— Input for this task —
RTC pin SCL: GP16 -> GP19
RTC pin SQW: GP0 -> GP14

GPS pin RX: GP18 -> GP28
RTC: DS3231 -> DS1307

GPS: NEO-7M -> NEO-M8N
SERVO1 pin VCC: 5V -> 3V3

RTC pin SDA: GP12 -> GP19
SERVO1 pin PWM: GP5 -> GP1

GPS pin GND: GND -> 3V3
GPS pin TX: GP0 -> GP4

— Task to complete —
Everything from the line with "RTC: DS3231 -> DS1307" down to the final line above is to be retyped exactly. Leave the earlier lines out.

— Task solution —
RTC: DS3231 -> DS1307

GPS: NEO-7M -> NEO-M8N
SERVO1 pin VCC: 5V -> 3V3

RTC pin SDA: GP12 -> GP19
SERVO1 pin PWM: GP5 -> GP1

GPS pin GND: GND -> 3V3
GPS pin TX: GP0 -> GP4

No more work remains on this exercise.